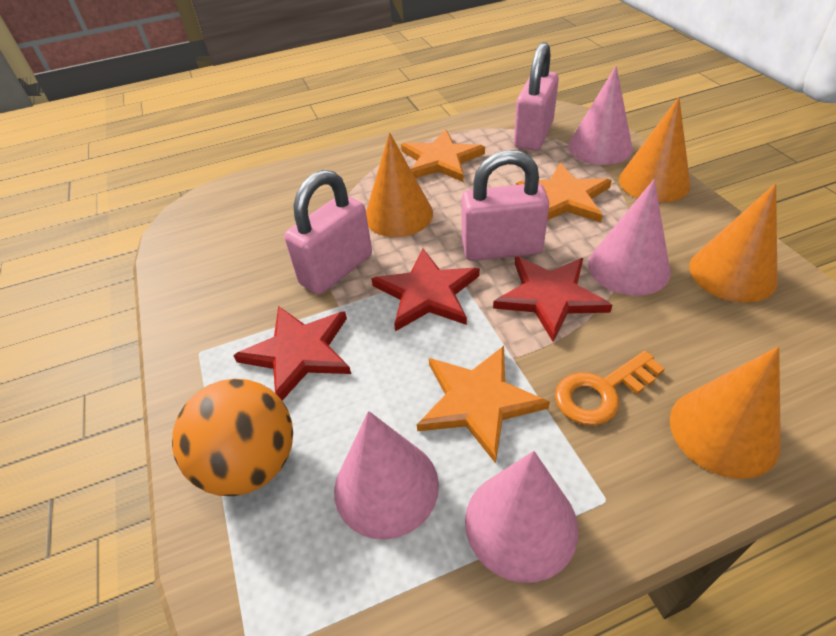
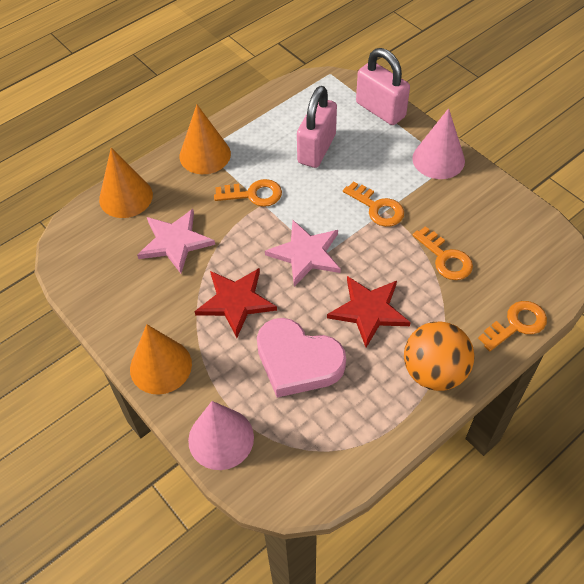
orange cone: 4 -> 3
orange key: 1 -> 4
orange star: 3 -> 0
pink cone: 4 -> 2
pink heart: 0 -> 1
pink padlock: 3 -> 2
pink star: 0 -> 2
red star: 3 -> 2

■ Directions for this task: With the pictures left aside, write out all of the records above exactly.

■ Response to this task:
orange cone: 4 -> 3
orange key: 1 -> 4
orange star: 3 -> 0
pink cone: 4 -> 2
pink heart: 0 -> 1
pink padlock: 3 -> 2
pink star: 0 -> 2
red star: 3 -> 2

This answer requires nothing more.